[Exercise input]

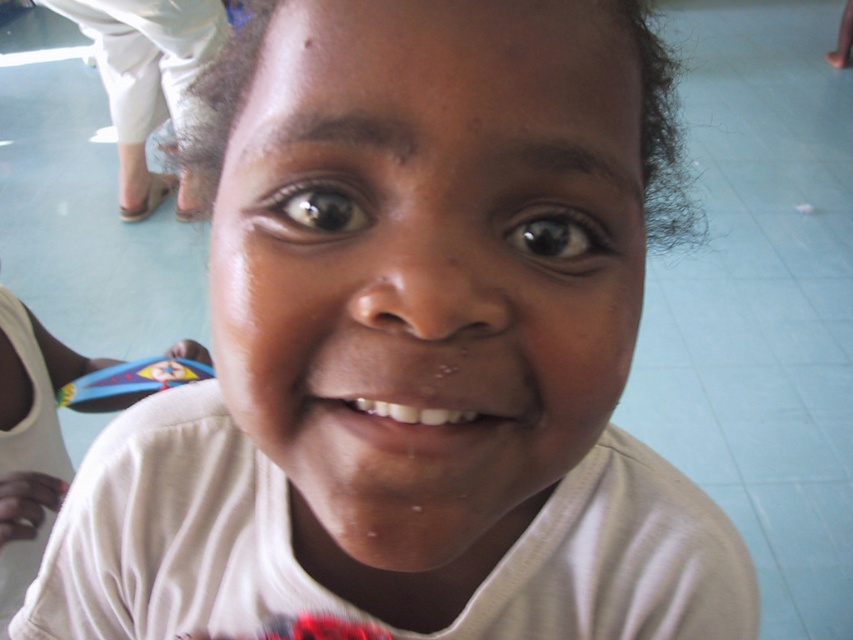
You are a photographer trying to capture a candid shot of the child in the scene. You notice a white cotton pants at upper left located at point (148, 83). To avoid the pants from being in the shot, should you adjust your camera angle upwards or downwards?

The white cotton pants at upper left is located at point (148, 83) which is at the upper left of the image. To avoid it from being in the shot, you should adjust your camera angle downwards.

You are a photographer setting up for a group photo. You need to ensure that both the white cotton pants at upper left and the white glossy teeth at center are in focus. Given that your camera has a depth of field that can sharply focus on objects within a 2.5 meter range, will both subjects be in focus?

The white cotton pants at upper left is 2.89 meters from white glossy teeth at center. Since the distance between them exceeds the 2.5 meter depth of field range, not both can be in focus simultaneously.

Looking at the image of the child, which object is larger between the smooth skin face at center and the black glossy eye at center?

The smooth skin face at center is bigger than the black glossy eye at center.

[/Exercise input]

- [Exercise prompt] Copy all the rows above word for word, but leave out the pictures.

- [Answer for the task]
You are a photographer trying to capture a candid shot of the child in the scene. You notice a white cotton pants at upper left located at point (148, 83). To avoid the pants from being in the shot, should you adjust your camera angle upwards or downwards?

The white cotton pants at upper left is located at point (148, 83) which is at the upper left of the image. To avoid it from being in the shot, you should adjust your camera angle downwards.

You are a photographer setting up for a group photo. You need to ensure that both the white cotton pants at upper left and the white glossy teeth at center are in focus. Given that your camera has a depth of field that can sharply focus on objects within a 2.5 meter range, will both subjects be in focus?

The white cotton pants at upper left is 2.89 meters from white glossy teeth at center. Since the distance between them exceeds the 2.5 meter depth of field range, not both can be in focus simultaneously.

Looking at the image of the child, which object is larger between the smooth skin face at center and the black glossy eye at center?

The smooth skin face at center is bigger than the black glossy eye at center.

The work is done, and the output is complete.